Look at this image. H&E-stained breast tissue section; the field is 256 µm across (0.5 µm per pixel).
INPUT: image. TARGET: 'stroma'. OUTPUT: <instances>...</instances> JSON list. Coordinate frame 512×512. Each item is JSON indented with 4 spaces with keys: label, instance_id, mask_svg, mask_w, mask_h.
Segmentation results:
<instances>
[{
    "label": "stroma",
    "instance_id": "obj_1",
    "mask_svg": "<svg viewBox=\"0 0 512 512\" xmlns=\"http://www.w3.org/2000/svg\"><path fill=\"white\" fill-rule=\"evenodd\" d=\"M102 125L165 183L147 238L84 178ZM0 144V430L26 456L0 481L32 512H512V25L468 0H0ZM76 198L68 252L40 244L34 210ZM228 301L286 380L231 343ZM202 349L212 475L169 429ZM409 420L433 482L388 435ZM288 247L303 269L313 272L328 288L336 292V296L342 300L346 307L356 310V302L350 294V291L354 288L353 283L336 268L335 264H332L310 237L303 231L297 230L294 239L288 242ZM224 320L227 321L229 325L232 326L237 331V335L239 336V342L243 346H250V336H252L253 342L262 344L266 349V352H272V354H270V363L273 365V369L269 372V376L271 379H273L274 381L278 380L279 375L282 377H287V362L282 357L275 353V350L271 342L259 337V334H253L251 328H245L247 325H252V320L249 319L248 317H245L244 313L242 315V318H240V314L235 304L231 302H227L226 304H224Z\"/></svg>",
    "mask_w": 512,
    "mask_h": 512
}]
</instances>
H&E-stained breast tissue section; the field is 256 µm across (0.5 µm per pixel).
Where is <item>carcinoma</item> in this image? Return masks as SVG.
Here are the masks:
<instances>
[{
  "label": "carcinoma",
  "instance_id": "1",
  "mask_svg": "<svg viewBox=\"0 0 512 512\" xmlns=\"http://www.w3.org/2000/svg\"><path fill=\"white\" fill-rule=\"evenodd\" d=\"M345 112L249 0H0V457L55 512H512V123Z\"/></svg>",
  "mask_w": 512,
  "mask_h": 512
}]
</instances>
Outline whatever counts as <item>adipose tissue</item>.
*-*-*
> _Problem details_:
Copy the data above in full, character for character.

> _Result for this task_:
Look at this image. H&E-stained breast tissue section; the field is 256 µm across (0.5 µm per pixel).
INPUT: image. TARGET: 'stroma'. OUTPUT: <instances>...</instances> JSON list. Coordinate frame 512×512. Each item is JSON indented with 4 spaces with keys: label, instance_id, mask_svg, mask_w, mask_h.
Segmentation results:
<instances>
[{
    "label": "stroma",
    "instance_id": "obj_1",
    "mask_svg": "<svg viewBox=\"0 0 512 512\" xmlns=\"http://www.w3.org/2000/svg\"><path fill=\"white\" fill-rule=\"evenodd\" d=\"M102 125L165 183L147 238L84 178ZM0 144V430L26 456L0 481L32 512H512V25L468 0H0ZM76 198L68 252L40 244L34 210ZM228 301L286 380L231 343ZM202 349L212 475L169 429ZM409 420L433 482L388 435ZM288 247L303 269L313 272L328 288L336 292V296L342 300L346 307L356 310V302L350 294V291L354 288L353 283L336 268L335 264H332L310 237L303 231L297 230L294 239L288 242ZM224 320L227 321L229 325L232 326L237 331V335L239 336V342L243 346H250V336H252L253 342L262 344L266 349V352H272V354H270V363L273 365V369L269 372V376L271 379H273L274 381L278 380L279 375L282 377H287V362L282 357L275 353V350L271 342L259 337V334H253L251 328H245L247 325H252V320L249 319L248 317H245L244 313L242 315V318H240V314L235 304L231 302H227L226 304H224Z\"/></svg>",
    "mask_w": 512,
    "mask_h": 512
}]
</instances>
H&E-stained breast tissue section; the field is 256 µm across (0.5 µm per pixel).
Where is <item>carcinoma</item> in this image? Return masks as SVG.
Here are the masks:
<instances>
[{
  "label": "carcinoma",
  "instance_id": "1",
  "mask_svg": "<svg viewBox=\"0 0 512 512\" xmlns=\"http://www.w3.org/2000/svg\"><path fill=\"white\" fill-rule=\"evenodd\" d=\"M345 112L249 0H0V457L55 512H512V123Z\"/></svg>",
  "mask_w": 512,
  "mask_h": 512
}]
</instances>
Outline whatever counts as <item>adipose tissue</item>.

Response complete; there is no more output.